→ **Task statement**:
Exactly the lines from the beginning of the records below through the line with "lime plate D5:F5" must be given again, without pictures.

→ **Record excerpts**:

-=-=-=-=-

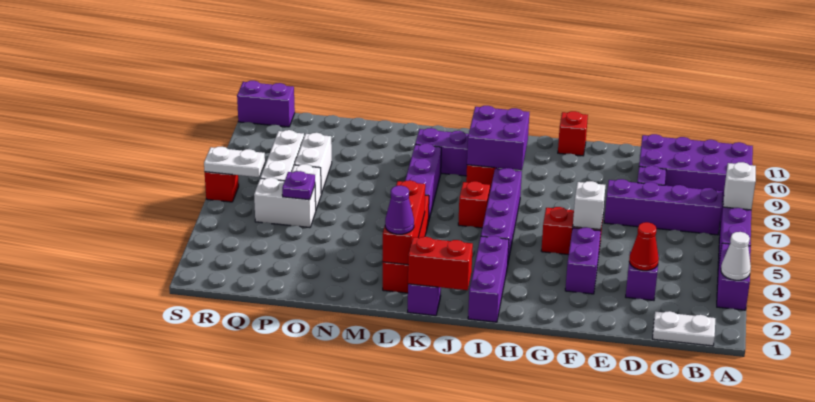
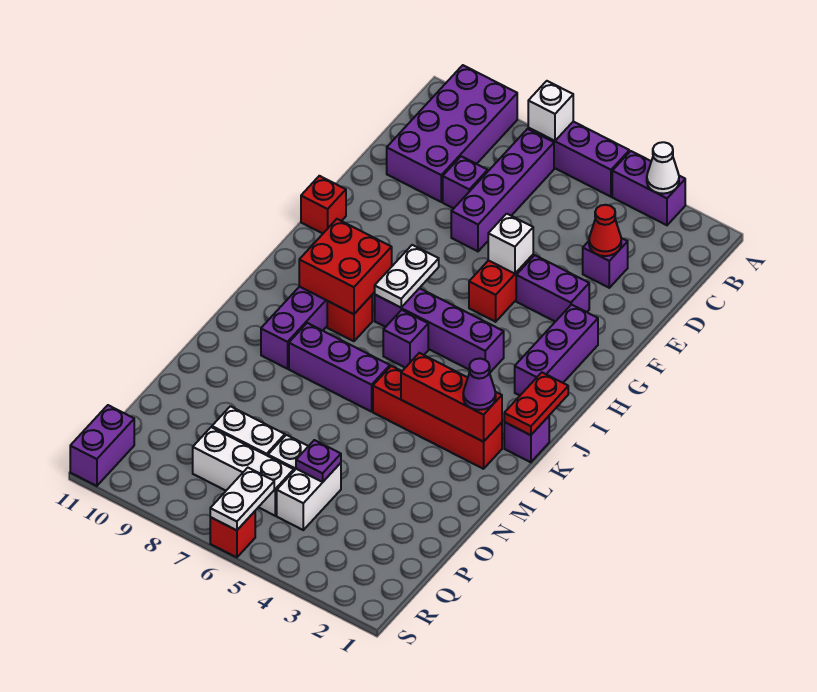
white plate B1:C1 level 1 -> white plate H7:I7 level 2
purple brick I1:I3 level 1 -> purple brick G2:I2 level 1
purple brick I8:J9 level 2 -> red brick I8:J9 level 2
red brick J1:K1 level 2 -> red plate J1:K1 level 2
red brick J6 level 1 -> purple brick J6 level 1

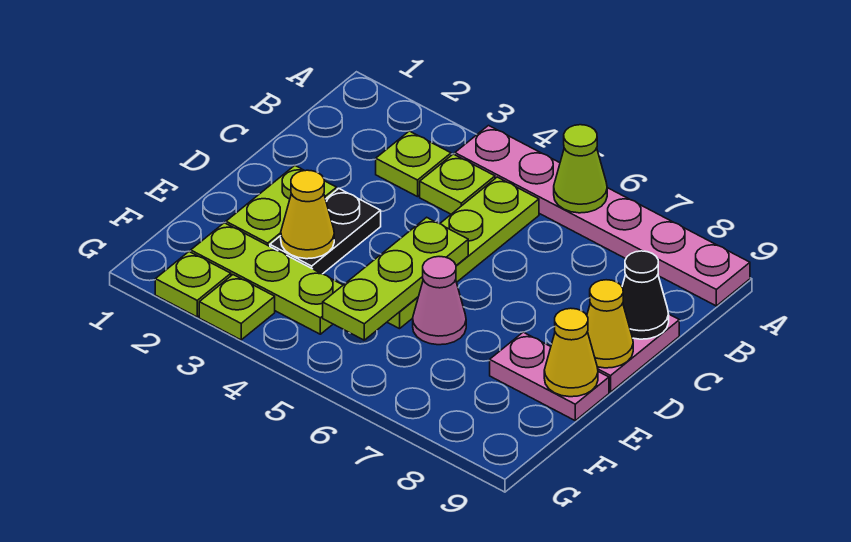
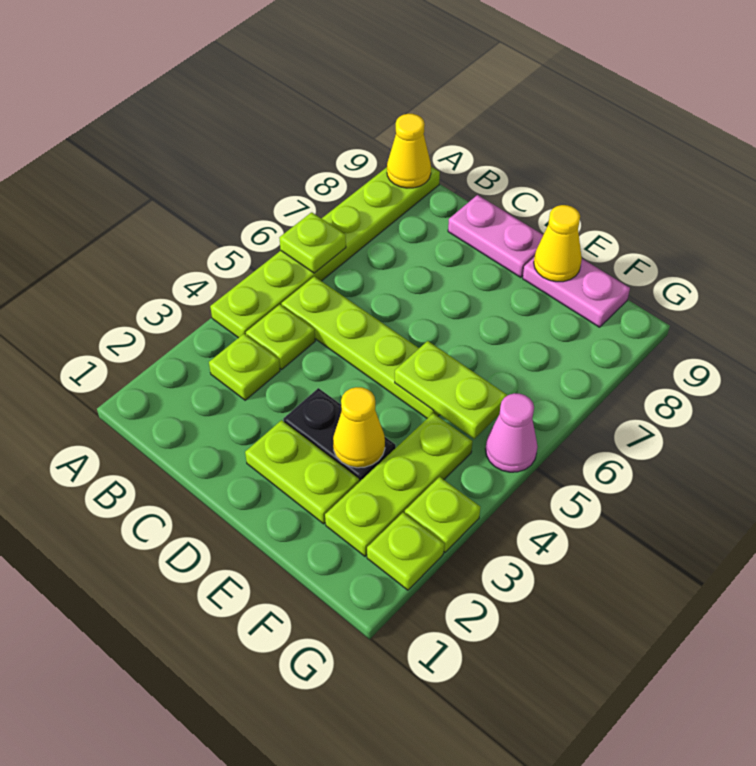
pink plate A4:A9 level 1 -> lime plate A4:A9 level 1
lime cone A6 level 2 -> lime plate A6 level 2
black cone C9 level 2 -> none
lime plate D5:F5 level 2 -> lime plate E5:F5 level 2
yellow cone D9 level 2 -> yellow cone A9 level 2
pink cone E6 level 1 -> pink cone G5 level 1
pink plate E8:E9 level 1 -> pink plate E9:F9 level 1

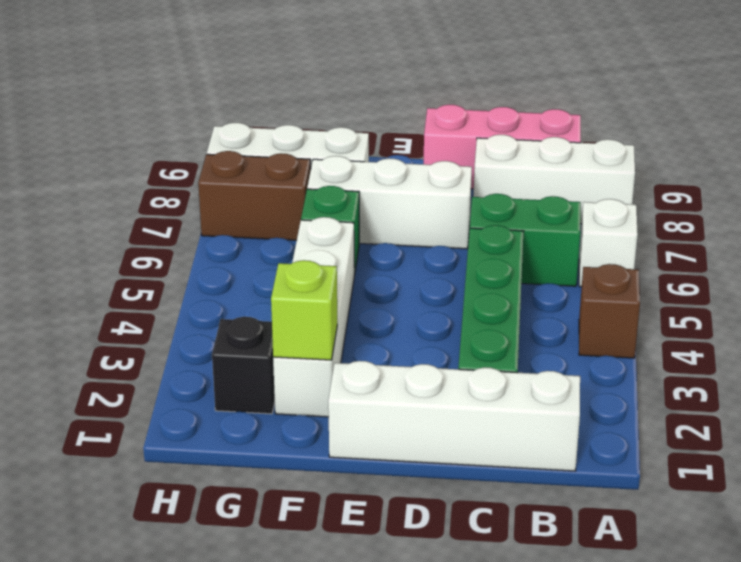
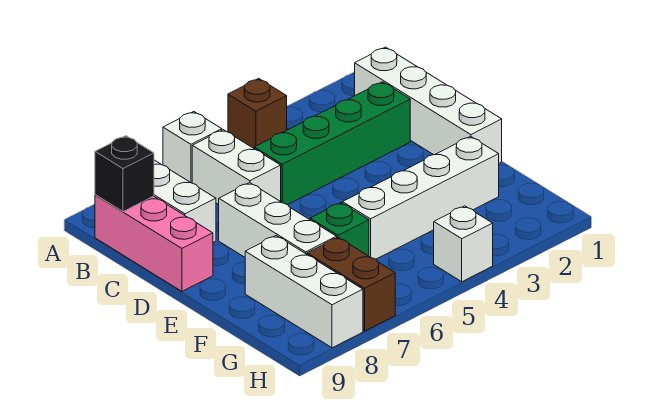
green brick B6:C6 level 1 -> white brick B6:C6 level 1
lime brick F2 level 2 -> none
black brick G2 level 1 -> black brick B9 level 2
none -> white brick H4 level 1

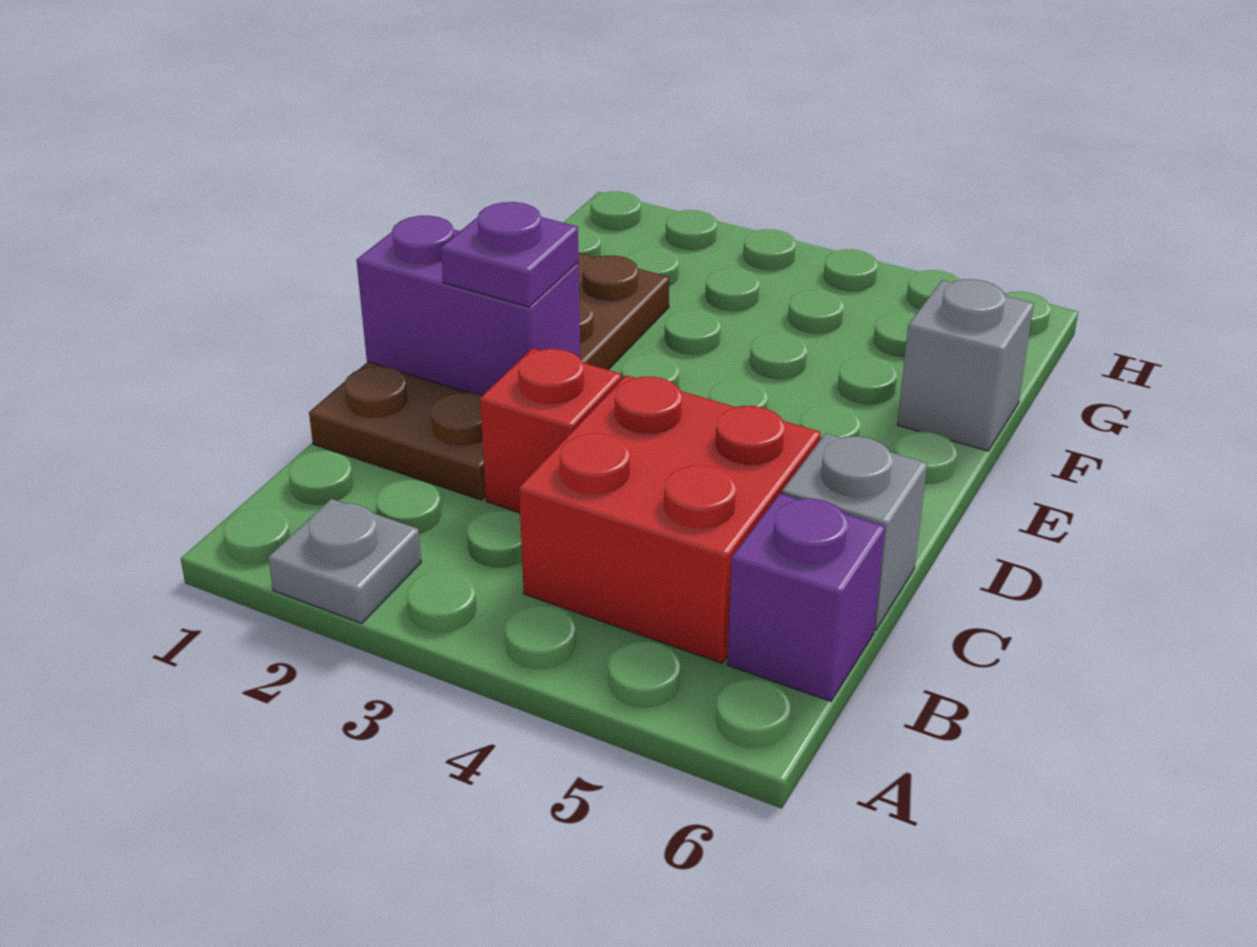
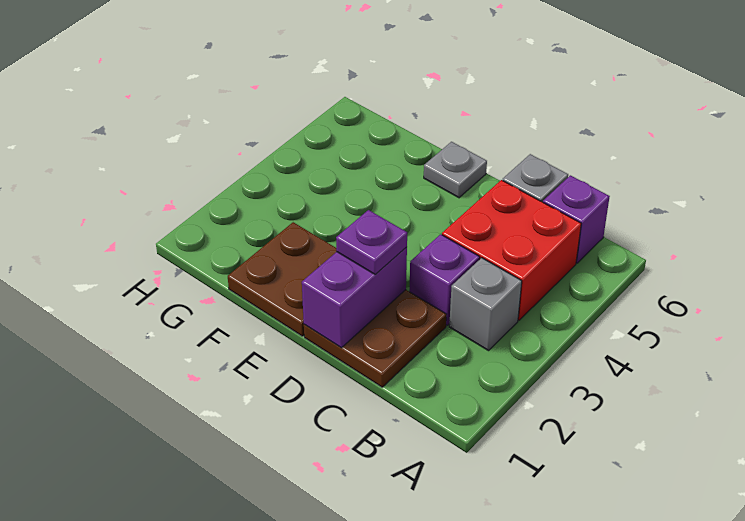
grey plate A2 level 1 -> grey plate E6 level 1
red brick C3 level 1 -> purple brick C3 level 1
grey brick F6 level 1 -> grey brick B3 level 1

-=-=-=-=-

→ **Answer space**:
white plate B1:C1 level 1 -> white plate H7:I7 level 2
purple brick I1:I3 level 1 -> purple brick G2:I2 level 1
purple brick I8:J9 level 2 -> red brick I8:J9 level 2
red brick J1:K1 level 2 -> red plate J1:K1 level 2
red brick J6 level 1 -> purple brick J6 level 1

pink plate A4:A9 level 1 -> lime plate A4:A9 level 1
lime cone A6 level 2 -> lime plate A6 level 2
black cone C9 level 2 -> none
lime plate D5:F5 level 2 -> lime plate E5:F5 level 2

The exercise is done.